[Detected change data]

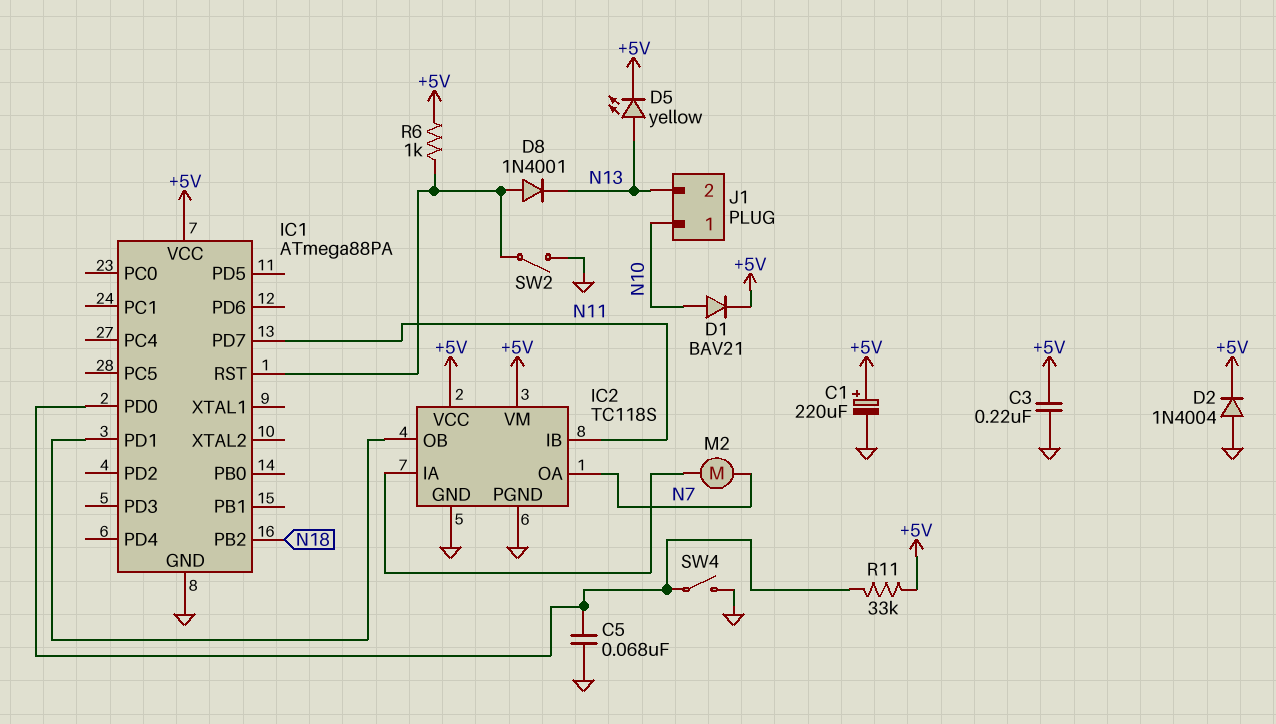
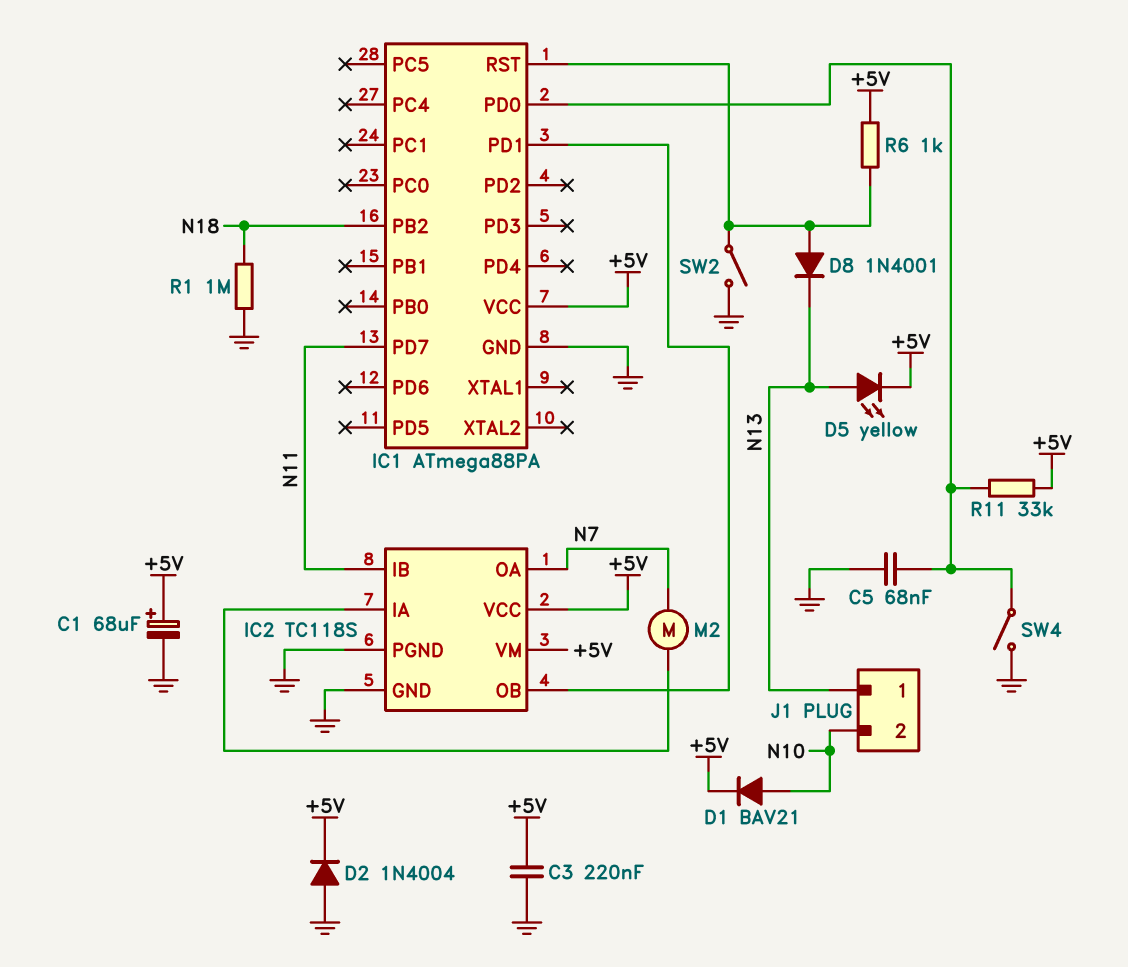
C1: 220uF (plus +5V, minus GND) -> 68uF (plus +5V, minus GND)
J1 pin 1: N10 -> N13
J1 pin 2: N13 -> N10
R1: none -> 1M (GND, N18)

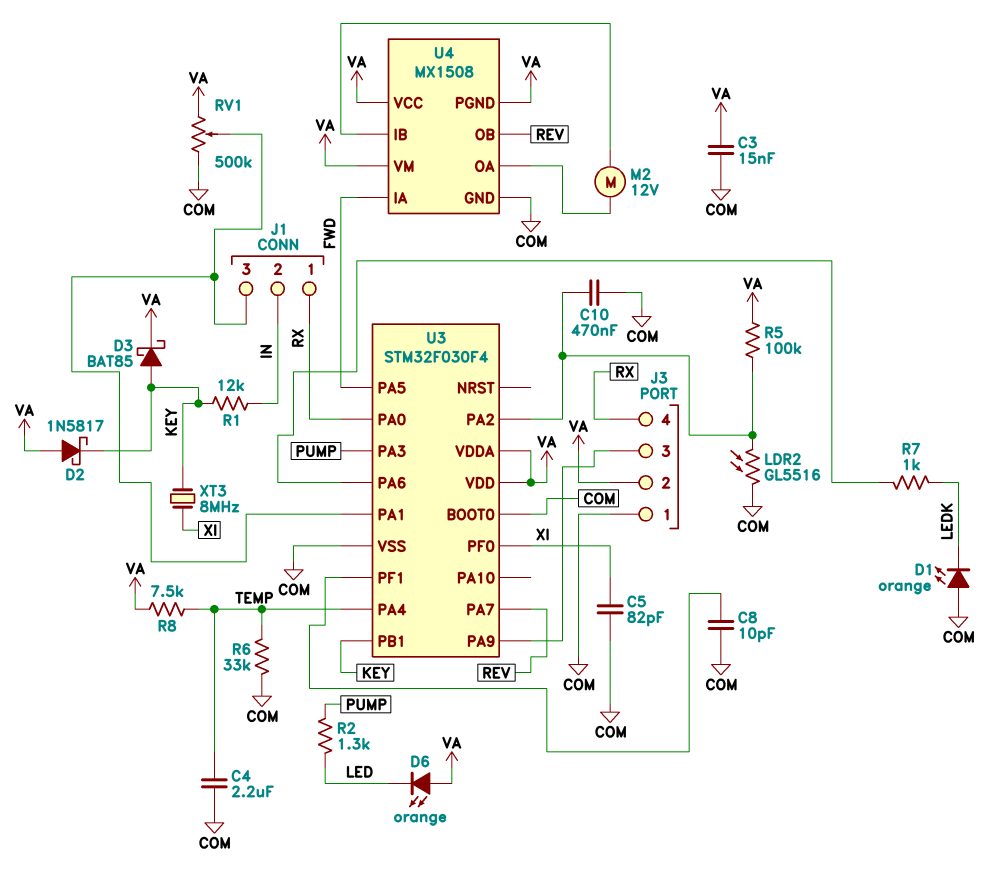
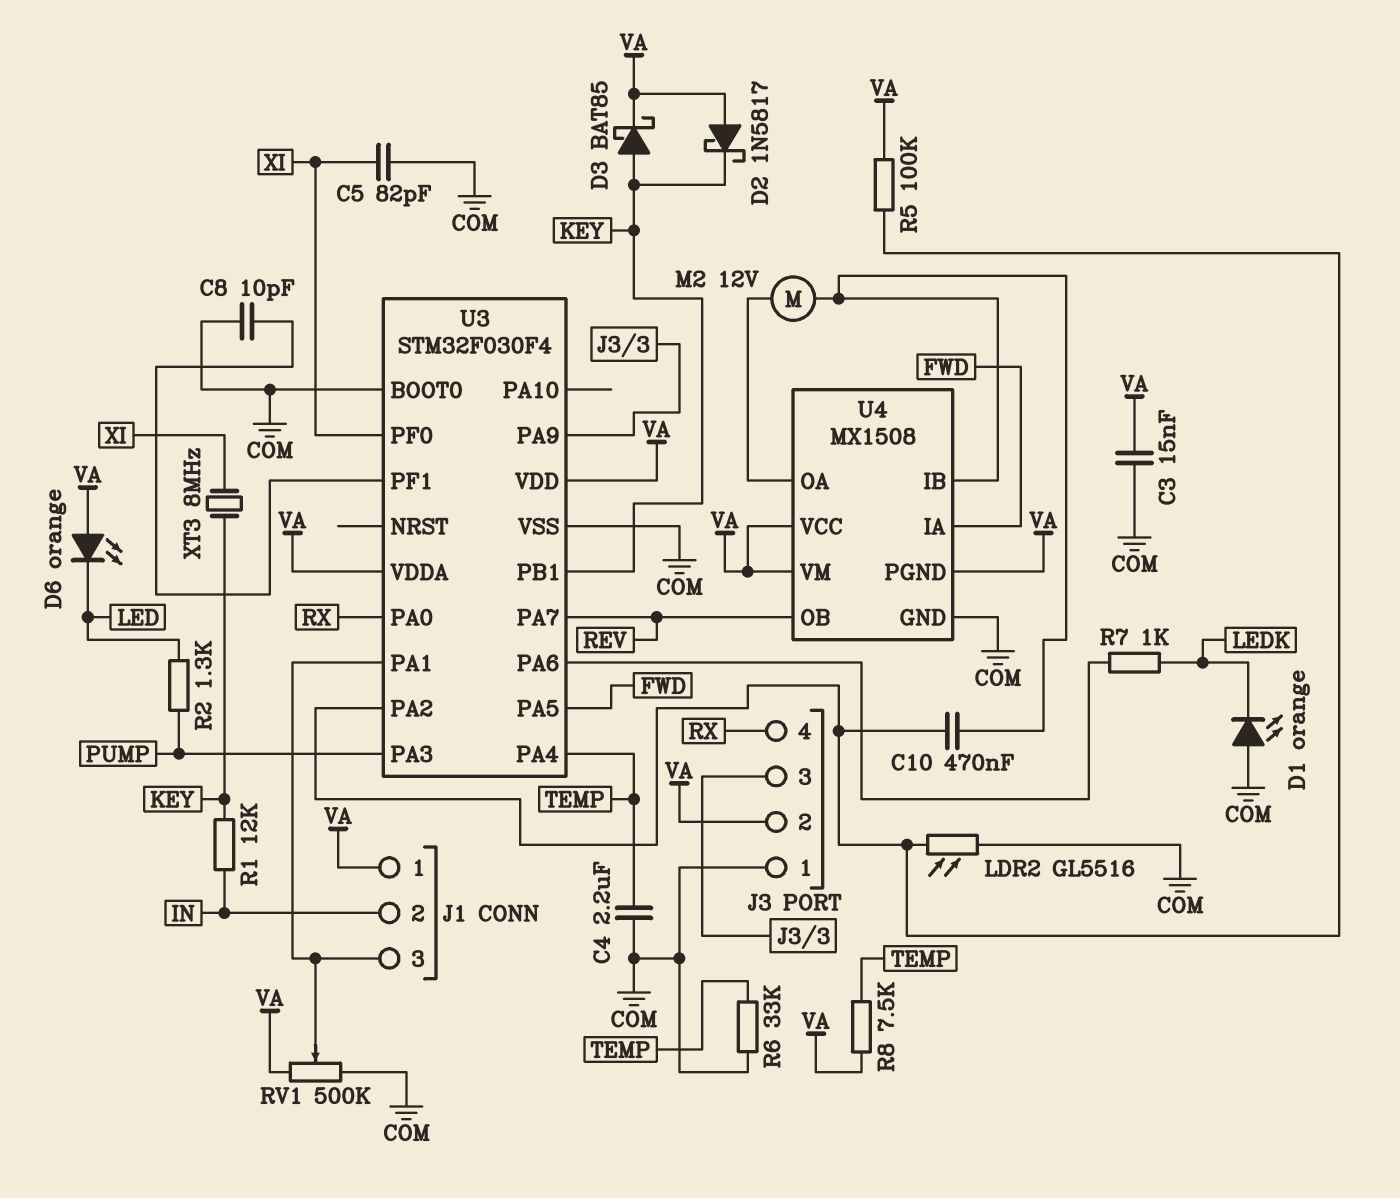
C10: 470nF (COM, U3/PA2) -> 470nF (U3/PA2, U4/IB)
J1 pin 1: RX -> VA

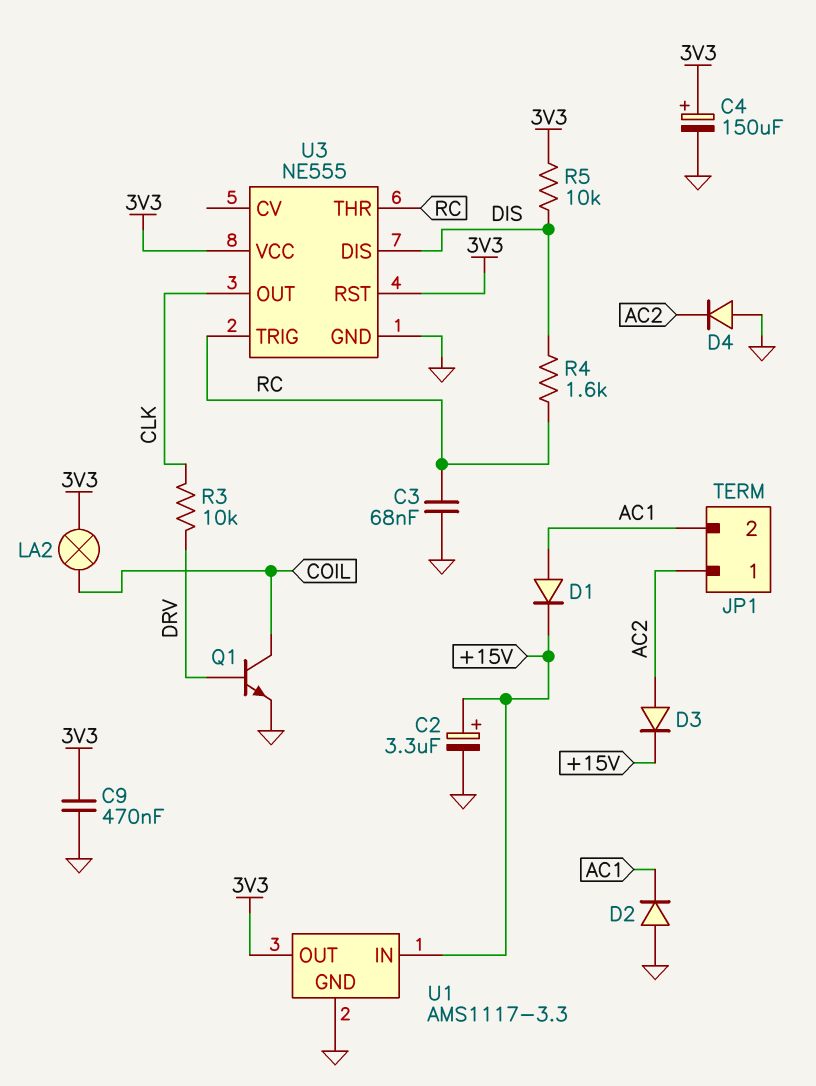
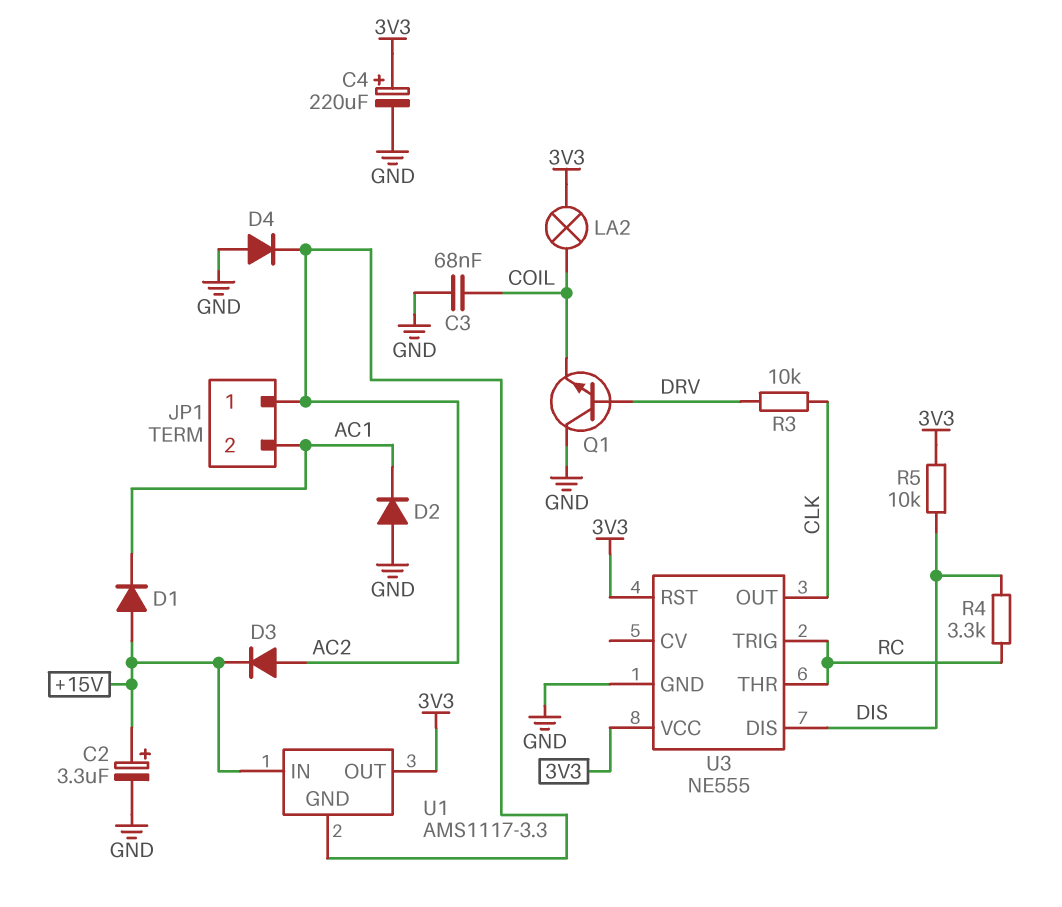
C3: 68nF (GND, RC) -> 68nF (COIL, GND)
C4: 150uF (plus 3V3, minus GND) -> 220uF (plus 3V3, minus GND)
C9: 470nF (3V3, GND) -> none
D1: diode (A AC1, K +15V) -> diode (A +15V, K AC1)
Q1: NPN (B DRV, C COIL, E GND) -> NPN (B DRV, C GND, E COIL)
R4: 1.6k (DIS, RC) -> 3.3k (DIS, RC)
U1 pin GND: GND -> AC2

**About this exercise:** A single figure is the whole answer here: the number of lines in the records above that include "minus".

**Written answer:** 2